Stored entries:
┄┄┄┄┄┄
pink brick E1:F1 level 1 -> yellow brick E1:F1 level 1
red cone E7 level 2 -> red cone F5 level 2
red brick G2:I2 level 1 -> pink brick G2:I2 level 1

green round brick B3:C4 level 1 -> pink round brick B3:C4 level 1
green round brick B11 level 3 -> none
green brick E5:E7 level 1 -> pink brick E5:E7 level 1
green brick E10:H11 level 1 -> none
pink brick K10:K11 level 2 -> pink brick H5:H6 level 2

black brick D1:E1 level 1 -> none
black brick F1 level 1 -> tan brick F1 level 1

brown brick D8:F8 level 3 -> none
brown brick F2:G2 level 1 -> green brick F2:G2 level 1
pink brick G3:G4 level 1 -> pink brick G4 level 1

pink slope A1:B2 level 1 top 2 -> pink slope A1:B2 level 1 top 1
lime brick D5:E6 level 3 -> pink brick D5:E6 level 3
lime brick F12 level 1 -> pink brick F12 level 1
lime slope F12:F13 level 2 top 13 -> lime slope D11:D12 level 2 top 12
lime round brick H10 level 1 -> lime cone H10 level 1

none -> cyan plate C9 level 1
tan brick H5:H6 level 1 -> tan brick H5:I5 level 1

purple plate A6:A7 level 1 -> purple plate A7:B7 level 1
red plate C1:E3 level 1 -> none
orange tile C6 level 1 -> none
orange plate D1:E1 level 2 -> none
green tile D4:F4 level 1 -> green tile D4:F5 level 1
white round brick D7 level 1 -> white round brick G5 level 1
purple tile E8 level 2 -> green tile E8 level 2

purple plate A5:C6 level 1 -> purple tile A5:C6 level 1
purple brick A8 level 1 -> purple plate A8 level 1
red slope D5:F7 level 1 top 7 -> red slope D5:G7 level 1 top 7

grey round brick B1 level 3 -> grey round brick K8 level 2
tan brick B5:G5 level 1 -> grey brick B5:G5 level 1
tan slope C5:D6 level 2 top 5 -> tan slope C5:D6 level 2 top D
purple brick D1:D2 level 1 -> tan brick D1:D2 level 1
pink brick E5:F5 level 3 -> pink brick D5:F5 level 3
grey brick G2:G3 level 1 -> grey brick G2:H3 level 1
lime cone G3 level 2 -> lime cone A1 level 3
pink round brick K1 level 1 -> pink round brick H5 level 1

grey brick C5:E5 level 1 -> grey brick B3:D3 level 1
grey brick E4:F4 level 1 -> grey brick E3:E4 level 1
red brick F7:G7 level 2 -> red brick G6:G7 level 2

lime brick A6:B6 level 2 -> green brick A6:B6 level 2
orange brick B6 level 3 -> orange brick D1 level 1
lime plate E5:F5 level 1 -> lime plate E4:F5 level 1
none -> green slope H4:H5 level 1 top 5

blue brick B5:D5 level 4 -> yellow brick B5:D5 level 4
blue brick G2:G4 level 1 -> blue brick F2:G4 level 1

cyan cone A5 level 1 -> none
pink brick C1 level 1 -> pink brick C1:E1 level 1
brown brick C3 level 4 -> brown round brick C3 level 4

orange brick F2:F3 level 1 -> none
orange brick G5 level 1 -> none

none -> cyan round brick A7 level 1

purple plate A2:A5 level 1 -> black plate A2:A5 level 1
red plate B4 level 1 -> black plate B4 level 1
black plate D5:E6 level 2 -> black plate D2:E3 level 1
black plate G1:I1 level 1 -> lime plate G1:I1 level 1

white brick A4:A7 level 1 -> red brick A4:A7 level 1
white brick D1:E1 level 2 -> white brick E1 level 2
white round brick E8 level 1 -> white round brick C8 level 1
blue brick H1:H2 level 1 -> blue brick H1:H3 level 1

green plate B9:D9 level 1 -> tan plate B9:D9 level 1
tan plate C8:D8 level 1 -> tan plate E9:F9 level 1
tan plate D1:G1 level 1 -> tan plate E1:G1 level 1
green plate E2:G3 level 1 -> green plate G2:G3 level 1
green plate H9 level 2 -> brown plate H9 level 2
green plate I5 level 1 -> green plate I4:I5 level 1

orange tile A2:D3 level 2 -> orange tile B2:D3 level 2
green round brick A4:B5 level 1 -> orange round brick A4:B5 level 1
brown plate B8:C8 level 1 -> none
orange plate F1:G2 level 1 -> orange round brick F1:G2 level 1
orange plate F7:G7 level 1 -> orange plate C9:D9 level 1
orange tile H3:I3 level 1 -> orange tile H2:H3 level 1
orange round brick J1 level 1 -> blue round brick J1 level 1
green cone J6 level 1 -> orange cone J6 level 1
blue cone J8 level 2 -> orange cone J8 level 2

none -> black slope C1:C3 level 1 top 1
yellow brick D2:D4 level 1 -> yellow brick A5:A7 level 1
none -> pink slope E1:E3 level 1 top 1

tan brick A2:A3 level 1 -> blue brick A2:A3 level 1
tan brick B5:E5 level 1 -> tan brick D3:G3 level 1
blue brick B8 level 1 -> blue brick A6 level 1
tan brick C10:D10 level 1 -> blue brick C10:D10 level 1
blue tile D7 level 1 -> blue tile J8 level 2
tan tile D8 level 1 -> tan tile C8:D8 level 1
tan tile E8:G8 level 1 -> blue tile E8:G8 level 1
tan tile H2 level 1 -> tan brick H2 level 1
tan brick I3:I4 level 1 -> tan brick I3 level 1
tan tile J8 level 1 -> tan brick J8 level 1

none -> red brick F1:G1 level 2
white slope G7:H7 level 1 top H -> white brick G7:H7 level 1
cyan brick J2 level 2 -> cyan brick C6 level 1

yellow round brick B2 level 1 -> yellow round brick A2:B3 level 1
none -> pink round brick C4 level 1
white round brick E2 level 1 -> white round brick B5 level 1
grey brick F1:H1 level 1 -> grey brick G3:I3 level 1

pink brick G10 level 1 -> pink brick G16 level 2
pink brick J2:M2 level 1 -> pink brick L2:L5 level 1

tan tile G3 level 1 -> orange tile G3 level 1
┄┄┄┄┄┄
Return the entries exactly through the "pink brick K10:K11" line.

Task output ::
pink brick E1:F1 level 1 -> yellow brick E1:F1 level 1
red cone E7 level 2 -> red cone F5 level 2
red brick G2:I2 level 1 -> pink brick G2:I2 level 1

green round brick B3:C4 level 1 -> pink round brick B3:C4 level 1
green round brick B11 level 3 -> none
green brick E5:E7 level 1 -> pink brick E5:E7 level 1
green brick E10:H11 level 1 -> none
pink brick K10:K11 level 2 -> pink brick H5:H6 level 2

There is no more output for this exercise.